• [Exercise aim] Which lines of the records below contain the string "pink"? Report each of them.

───── Material shown ─────

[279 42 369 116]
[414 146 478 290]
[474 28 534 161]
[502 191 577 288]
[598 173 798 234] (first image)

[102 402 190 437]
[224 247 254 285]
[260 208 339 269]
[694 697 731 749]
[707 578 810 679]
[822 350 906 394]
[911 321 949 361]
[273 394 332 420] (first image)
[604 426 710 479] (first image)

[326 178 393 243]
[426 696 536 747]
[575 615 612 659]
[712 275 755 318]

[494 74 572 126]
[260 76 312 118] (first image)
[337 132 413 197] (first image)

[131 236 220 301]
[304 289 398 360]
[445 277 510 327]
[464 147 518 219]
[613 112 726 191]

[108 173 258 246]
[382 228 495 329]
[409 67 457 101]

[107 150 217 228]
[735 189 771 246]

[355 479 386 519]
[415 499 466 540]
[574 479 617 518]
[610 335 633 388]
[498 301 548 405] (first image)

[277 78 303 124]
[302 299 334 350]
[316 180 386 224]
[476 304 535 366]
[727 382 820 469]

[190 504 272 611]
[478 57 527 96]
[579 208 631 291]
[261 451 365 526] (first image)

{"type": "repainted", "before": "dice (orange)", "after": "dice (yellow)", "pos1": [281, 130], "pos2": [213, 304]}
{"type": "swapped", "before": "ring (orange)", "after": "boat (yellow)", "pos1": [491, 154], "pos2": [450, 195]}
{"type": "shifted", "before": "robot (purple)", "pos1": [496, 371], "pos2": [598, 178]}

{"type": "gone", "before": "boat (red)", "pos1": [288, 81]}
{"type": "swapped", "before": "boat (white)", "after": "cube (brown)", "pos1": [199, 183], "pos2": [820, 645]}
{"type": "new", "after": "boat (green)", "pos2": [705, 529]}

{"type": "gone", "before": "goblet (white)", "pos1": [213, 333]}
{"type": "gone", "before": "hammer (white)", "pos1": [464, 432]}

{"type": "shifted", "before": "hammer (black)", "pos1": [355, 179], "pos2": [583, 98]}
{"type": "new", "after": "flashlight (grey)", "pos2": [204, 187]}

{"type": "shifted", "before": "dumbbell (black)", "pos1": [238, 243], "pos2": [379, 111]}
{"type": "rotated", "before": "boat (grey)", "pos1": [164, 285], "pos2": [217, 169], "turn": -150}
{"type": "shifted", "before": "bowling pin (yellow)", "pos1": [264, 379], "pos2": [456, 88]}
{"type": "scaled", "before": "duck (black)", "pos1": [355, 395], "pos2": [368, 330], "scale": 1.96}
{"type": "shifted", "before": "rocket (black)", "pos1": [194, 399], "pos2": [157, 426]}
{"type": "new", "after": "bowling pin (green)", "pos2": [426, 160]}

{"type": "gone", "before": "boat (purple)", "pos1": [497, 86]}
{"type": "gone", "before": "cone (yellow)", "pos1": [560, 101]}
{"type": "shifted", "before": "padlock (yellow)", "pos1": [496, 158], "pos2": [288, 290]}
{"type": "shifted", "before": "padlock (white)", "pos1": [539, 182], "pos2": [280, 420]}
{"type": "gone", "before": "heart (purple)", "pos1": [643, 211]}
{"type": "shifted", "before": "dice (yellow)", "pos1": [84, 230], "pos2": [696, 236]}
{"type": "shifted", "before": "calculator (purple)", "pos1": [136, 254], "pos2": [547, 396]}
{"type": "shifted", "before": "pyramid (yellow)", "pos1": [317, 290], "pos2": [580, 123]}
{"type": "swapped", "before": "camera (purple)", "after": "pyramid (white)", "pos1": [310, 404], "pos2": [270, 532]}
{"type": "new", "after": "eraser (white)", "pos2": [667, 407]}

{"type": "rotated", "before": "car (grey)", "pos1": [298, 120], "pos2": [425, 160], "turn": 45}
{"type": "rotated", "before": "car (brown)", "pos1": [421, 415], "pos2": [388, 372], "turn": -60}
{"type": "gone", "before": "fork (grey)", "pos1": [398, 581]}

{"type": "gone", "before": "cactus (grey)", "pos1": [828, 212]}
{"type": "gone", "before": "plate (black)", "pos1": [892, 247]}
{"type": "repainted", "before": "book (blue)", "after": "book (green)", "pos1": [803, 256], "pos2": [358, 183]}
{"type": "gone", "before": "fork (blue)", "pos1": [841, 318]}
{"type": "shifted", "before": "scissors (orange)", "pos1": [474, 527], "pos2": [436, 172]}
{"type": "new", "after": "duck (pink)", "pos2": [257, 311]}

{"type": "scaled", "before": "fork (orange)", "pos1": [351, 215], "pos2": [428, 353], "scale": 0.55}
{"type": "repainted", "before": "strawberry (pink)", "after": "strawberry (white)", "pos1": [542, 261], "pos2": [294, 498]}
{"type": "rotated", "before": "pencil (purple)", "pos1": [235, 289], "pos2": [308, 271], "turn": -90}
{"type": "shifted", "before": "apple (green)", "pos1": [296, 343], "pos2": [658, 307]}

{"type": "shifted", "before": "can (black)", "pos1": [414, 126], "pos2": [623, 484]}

─────

• [Exercise answer]
{"type": "new", "after": "duck (pink)", "pos2": [257, 311]}
{"type": "repainted", "before": "strawberry (pink)", "after": "strawberry (white)", "pos1": [542, 261], "pos2": [294, 498]}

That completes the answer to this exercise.